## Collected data
((

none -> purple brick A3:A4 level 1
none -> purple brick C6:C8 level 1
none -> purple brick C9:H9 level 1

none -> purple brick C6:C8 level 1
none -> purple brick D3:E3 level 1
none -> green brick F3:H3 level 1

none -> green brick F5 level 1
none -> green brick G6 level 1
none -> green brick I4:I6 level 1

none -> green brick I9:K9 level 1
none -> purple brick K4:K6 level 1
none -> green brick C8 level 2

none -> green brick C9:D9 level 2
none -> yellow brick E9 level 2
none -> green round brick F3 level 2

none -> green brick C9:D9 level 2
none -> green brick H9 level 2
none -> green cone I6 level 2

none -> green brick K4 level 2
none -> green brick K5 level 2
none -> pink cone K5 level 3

))

## WHAT TO WORK ON
Each line above is to be reproduced exactly.

## ANSWER FOR THIS EXERCISE
none -> purple brick A3:A4 level 1
none -> purple brick C6:C8 level 1
none -> purple brick C9:H9 level 1

none -> purple brick C6:C8 level 1
none -> purple brick D3:E3 level 1
none -> green brick F3:H3 level 1

none -> green brick F5 level 1
none -> green brick G6 level 1
none -> green brick I4:I6 level 1

none -> green brick I9:K9 level 1
none -> purple brick K4:K6 level 1
none -> green brick C8 level 2

none -> green brick C9:D9 level 2
none -> yellow brick E9 level 2
none -> green round brick F3 level 2

none -> green brick C9:D9 level 2
none -> green brick H9 level 2
none -> green cone I6 level 2

none -> green brick K4 level 2
none -> green brick K5 level 2
none -> pink cone K5 level 3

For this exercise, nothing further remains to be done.